**Task directions**: Write out every one of the rows below verbatim, line by line.

[Records provided start]

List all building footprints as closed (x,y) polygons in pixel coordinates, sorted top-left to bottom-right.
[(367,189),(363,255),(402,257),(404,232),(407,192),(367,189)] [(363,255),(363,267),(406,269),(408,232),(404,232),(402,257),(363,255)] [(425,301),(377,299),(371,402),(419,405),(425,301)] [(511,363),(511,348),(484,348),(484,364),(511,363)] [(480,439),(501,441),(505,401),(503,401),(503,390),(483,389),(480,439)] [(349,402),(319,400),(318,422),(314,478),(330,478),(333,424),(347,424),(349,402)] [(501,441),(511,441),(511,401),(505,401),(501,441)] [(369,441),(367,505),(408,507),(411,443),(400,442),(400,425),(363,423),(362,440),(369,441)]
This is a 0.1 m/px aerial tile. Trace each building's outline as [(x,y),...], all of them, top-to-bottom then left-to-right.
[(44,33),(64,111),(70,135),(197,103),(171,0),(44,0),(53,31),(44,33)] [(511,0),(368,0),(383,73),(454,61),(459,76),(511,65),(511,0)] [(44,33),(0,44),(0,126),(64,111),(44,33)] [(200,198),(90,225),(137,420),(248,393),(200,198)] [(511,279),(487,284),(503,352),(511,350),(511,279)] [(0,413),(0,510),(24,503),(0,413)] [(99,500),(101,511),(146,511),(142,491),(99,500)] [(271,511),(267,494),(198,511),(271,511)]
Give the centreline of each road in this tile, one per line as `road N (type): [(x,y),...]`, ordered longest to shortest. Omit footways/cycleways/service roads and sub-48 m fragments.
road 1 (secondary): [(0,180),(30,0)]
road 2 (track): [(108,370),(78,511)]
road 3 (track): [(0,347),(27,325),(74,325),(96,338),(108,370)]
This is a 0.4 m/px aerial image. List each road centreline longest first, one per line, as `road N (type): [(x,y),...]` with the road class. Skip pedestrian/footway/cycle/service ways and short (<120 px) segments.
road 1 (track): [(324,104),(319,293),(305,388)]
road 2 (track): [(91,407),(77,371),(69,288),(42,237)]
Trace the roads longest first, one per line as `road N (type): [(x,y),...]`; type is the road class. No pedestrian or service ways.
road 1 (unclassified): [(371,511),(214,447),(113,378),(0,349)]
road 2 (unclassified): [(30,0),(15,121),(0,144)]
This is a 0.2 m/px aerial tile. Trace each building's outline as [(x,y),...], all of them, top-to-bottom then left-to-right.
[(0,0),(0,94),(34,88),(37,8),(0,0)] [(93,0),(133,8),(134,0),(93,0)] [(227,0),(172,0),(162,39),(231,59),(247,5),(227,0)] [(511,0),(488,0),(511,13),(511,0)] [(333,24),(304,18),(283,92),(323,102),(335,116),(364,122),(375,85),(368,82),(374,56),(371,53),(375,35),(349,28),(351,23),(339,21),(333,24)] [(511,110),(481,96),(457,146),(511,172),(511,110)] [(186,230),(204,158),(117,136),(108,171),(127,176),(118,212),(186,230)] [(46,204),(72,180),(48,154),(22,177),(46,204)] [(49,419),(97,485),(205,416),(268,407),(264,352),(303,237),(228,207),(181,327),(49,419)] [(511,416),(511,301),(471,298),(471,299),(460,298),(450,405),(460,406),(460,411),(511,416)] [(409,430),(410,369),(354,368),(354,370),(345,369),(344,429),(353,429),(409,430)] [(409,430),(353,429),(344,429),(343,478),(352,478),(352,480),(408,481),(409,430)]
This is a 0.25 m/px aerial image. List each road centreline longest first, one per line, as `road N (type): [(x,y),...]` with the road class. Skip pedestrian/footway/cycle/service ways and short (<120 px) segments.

[Records provided end]

**Answer in full**:
List all building footprints as closed (x,y) polygons in pixel coordinates, sorted top-left to bottom-right.
[(367,189),(363,255),(402,257),(404,232),(407,192),(367,189)] [(363,255),(363,267),(406,269),(408,232),(404,232),(402,257),(363,255)] [(425,301),(377,299),(371,402),(419,405),(425,301)] [(511,363),(511,348),(484,348),(484,364),(511,363)] [(480,439),(501,441),(505,401),(503,401),(503,390),(483,389),(480,439)] [(349,402),(319,400),(318,422),(314,478),(330,478),(333,424),(347,424),(349,402)] [(501,441),(511,441),(511,401),(505,401),(501,441)] [(369,441),(367,505),(408,507),(411,443),(400,442),(400,425),(363,423),(362,440),(369,441)]
This is a 0.1 m/px aerial tile. Trace each building's outline as [(x,y),...], all of them, top-to-bottom then left-to-right.
[(44,33),(64,111),(70,135),(197,103),(171,0),(44,0),(53,31),(44,33)] [(511,0),(368,0),(383,73),(454,61),(459,76),(511,65),(511,0)] [(44,33),(0,44),(0,126),(64,111),(44,33)] [(200,198),(90,225),(137,420),(248,393),(200,198)] [(511,279),(487,284),(503,352),(511,350),(511,279)] [(0,413),(0,510),(24,503),(0,413)] [(99,500),(101,511),(146,511),(142,491),(99,500)] [(271,511),(267,494),(198,511),(271,511)]
Give the centreline of each road in this tile, one per line as `road N (type): [(x,y),...]`, ordered longest to shortest. Omit footways/cycleways/service roads and sub-48 m fragments.
road 1 (secondary): [(0,180),(30,0)]
road 2 (track): [(108,370),(78,511)]
road 3 (track): [(0,347),(27,325),(74,325),(96,338),(108,370)]
This is a 0.4 m/px aerial image. List each road centreline longest first, one per line, as `road N (type): [(x,y),...]` with the road class. Skip pedestrian/footway/cycle/service ways and short (<120 px) segments.
road 1 (track): [(324,104),(319,293),(305,388)]
road 2 (track): [(91,407),(77,371),(69,288),(42,237)]
Trace the roads longest first, one per line as `road N (type): [(x,y),...]`; type is the road class. No pedestrian or service ways.
road 1 (unclassified): [(371,511),(214,447),(113,378),(0,349)]
road 2 (unclassified): [(30,0),(15,121),(0,144)]
This is a 0.2 m/px aerial tile. Trace each building's outline as [(x,y),...], all of them, top-to-bottom then left-to-right.
[(0,0),(0,94),(34,88),(37,8),(0,0)] [(93,0),(133,8),(134,0),(93,0)] [(227,0),(172,0),(162,39),(231,59),(247,5),(227,0)] [(511,0),(488,0),(511,13),(511,0)] [(333,24),(304,18),(283,92),(323,102),(335,116),(364,122),(375,85),(368,82),(374,56),(371,53),(375,35),(349,28),(351,23),(339,21),(333,24)] [(511,110),(481,96),(457,146),(511,172),(511,110)] [(186,230),(204,158),(117,136),(108,171),(127,176),(118,212),(186,230)] [(46,204),(72,180),(48,154),(22,177),(46,204)] [(49,419),(97,485),(205,416),(268,407),(264,352),(303,237),(228,207),(181,327),(49,419)] [(511,416),(511,301),(471,298),(471,299),(460,298),(450,405),(460,406),(460,411),(511,416)] [(409,430),(410,369),(354,368),(354,370),(345,369),(344,429),(353,429),(409,430)] [(409,430),(353,429),(344,429),(343,478),(352,478),(352,480),(408,481),(409,430)]
This is a 0.25 m/px aerial image. List each road centreline longest first, one per line, as `road N (type): [(x,y),...]` with the road class. Skip pedestrian/footway/cycle/service ways and short (<120 px) segments.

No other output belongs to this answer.